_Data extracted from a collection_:

---------------

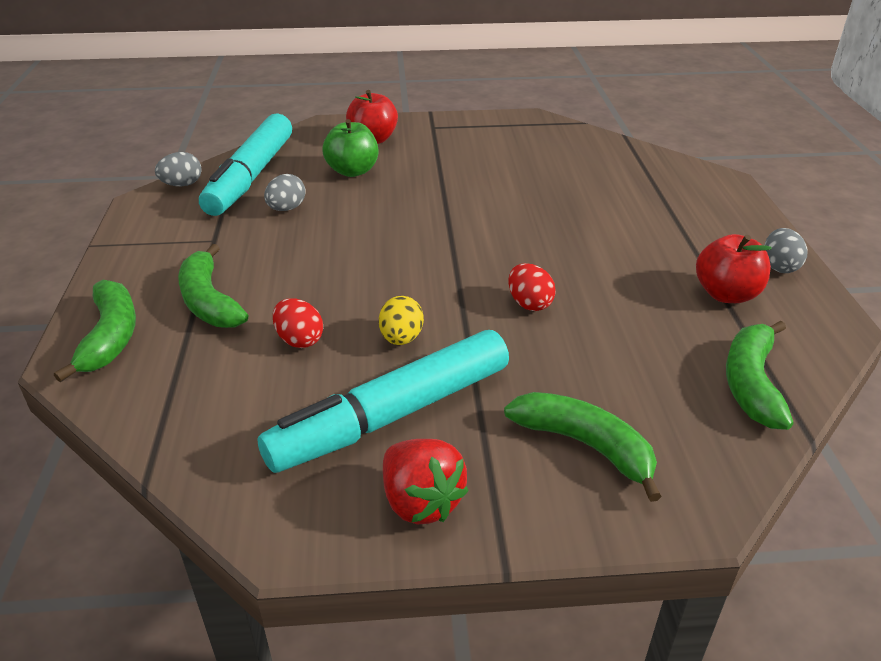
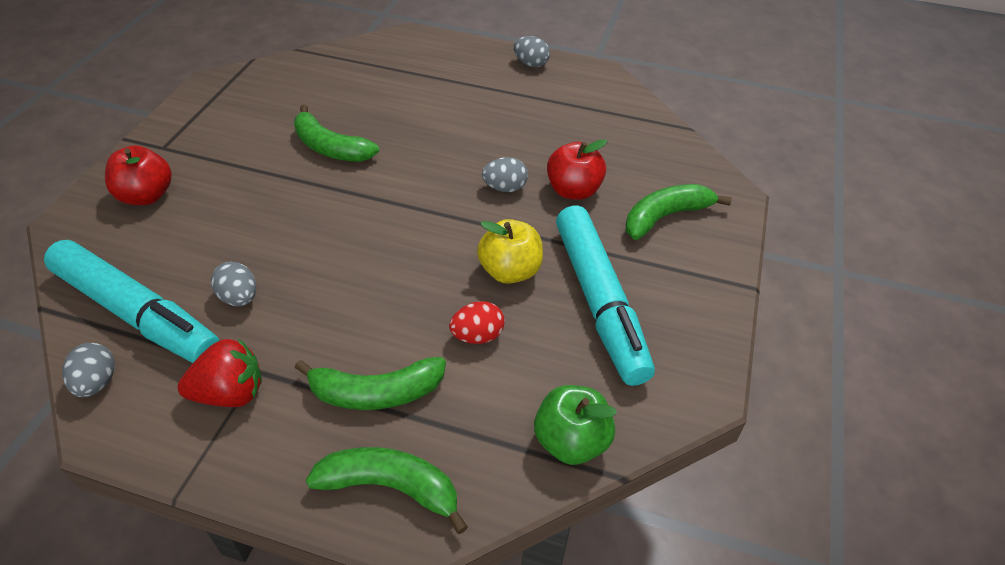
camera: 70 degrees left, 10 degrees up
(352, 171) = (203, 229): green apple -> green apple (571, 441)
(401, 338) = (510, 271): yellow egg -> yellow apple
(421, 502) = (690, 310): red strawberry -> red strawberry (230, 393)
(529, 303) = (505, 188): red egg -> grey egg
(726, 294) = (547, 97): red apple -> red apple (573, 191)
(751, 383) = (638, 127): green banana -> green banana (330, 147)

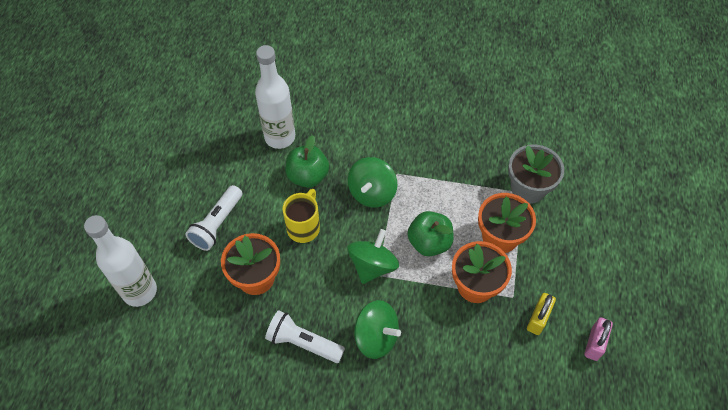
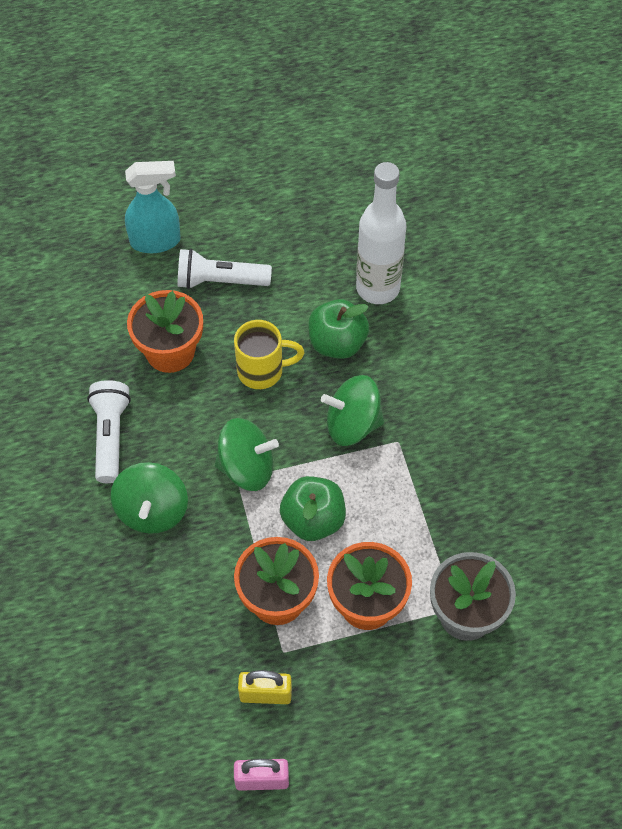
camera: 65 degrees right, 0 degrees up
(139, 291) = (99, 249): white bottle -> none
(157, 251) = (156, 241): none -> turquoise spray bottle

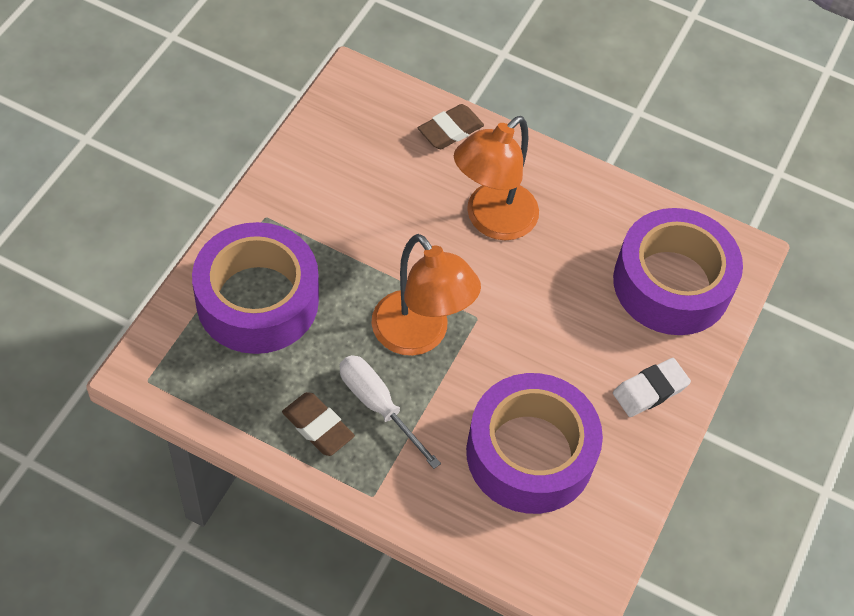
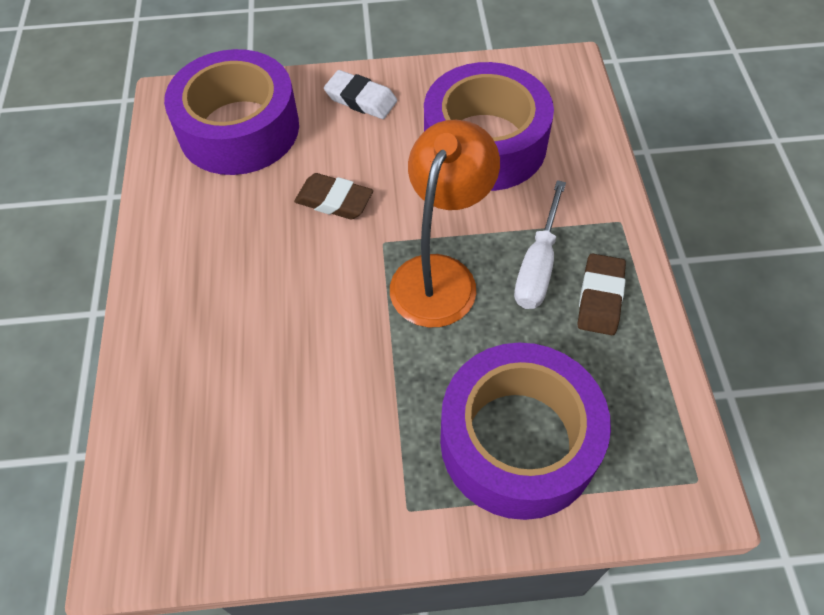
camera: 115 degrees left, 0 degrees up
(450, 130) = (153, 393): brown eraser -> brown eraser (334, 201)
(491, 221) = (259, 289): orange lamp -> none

---------------

_EXERCISE REQUIREMENTS_: If a line of the records above contains the word "left", count it; give only the total.

_SOLUTION_: 2